Source records
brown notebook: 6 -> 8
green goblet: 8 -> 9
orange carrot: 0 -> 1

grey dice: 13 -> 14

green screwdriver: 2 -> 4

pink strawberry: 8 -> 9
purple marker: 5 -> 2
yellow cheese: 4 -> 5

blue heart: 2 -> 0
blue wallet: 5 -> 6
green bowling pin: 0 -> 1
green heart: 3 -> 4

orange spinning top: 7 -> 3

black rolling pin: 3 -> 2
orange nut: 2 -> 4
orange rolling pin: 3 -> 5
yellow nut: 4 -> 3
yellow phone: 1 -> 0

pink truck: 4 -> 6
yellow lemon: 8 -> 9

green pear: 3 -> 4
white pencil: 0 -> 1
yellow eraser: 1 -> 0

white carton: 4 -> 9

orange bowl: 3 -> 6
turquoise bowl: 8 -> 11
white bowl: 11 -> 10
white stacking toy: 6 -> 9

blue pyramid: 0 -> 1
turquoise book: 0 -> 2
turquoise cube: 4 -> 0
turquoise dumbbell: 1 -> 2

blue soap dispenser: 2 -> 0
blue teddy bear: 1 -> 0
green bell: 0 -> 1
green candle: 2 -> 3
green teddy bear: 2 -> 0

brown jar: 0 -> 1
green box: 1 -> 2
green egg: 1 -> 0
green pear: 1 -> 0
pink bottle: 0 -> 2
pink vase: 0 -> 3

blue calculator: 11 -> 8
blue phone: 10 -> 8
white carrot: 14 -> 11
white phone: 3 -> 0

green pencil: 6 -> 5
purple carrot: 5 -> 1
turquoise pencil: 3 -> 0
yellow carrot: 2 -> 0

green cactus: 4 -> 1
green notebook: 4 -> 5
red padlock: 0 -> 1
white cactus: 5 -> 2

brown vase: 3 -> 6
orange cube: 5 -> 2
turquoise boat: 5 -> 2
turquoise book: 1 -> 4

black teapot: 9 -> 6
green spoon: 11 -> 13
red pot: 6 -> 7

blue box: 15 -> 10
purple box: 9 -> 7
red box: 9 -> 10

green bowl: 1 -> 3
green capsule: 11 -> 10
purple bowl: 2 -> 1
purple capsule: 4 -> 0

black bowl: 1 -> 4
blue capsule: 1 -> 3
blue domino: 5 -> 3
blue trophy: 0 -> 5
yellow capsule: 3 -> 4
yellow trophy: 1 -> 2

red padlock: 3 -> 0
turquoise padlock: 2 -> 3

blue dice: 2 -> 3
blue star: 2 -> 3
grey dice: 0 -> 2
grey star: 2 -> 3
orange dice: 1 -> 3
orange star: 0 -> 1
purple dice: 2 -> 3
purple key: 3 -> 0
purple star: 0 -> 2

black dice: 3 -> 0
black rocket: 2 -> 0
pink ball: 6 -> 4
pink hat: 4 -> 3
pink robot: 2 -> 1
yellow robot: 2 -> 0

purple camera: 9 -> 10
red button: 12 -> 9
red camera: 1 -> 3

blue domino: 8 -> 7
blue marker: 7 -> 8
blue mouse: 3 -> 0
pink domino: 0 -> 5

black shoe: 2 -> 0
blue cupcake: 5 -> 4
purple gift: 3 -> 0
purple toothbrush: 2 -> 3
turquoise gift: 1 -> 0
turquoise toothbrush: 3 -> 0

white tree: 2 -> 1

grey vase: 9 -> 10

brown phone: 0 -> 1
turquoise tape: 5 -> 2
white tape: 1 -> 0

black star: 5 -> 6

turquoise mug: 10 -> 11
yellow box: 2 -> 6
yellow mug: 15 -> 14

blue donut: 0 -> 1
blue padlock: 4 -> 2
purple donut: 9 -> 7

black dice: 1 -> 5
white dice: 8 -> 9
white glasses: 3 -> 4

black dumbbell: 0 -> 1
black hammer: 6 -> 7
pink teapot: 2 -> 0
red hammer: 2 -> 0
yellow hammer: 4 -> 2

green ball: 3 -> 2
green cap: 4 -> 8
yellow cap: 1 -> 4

Work to complete
Scan the data above for the string "dumbbell" and copy each line where it appears.

Answer box
turquoise dumbbell: 1 -> 2
black dumbbell: 0 -> 1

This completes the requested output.